▶ _The problem_: Identify each line in the records below that contains the word "degrees", and copy it.

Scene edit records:
======

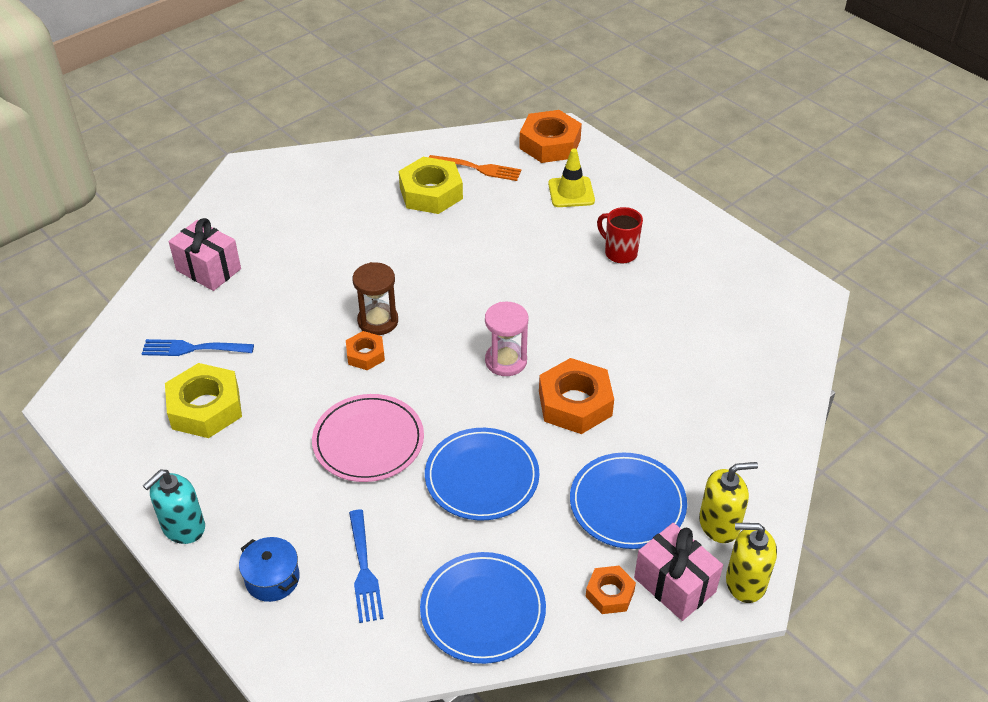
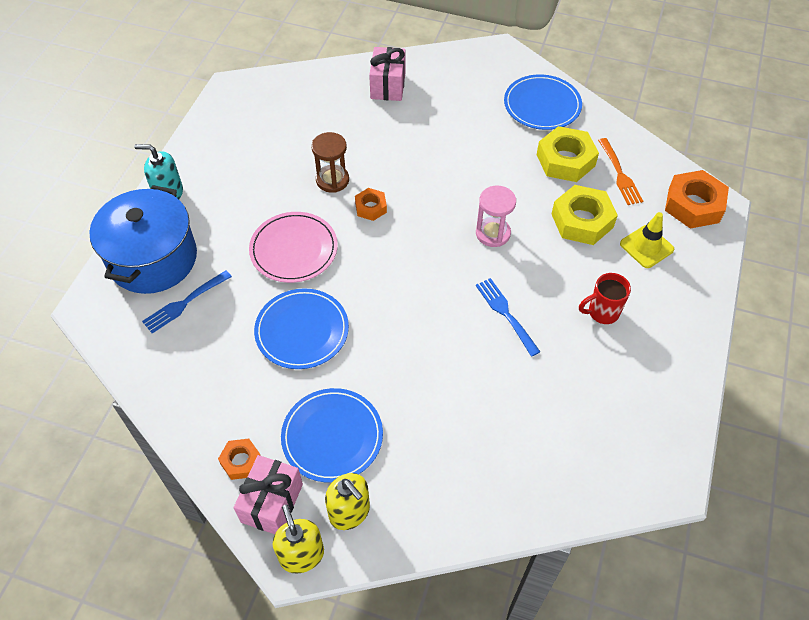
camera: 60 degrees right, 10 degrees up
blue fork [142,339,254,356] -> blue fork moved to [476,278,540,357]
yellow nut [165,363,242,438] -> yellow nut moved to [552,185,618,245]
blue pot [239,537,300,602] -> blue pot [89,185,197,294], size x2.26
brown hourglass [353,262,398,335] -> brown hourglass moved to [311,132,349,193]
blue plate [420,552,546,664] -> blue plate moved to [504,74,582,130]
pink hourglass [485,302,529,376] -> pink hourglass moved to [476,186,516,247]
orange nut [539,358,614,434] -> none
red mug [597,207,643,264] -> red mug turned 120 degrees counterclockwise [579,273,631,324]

======

▶ _Response area_:
camera: 60 degrees right, 10 degrees up
red mug [597,207,643,264] -> red mug turned 120 degrees counterclockwise [579,273,631,324]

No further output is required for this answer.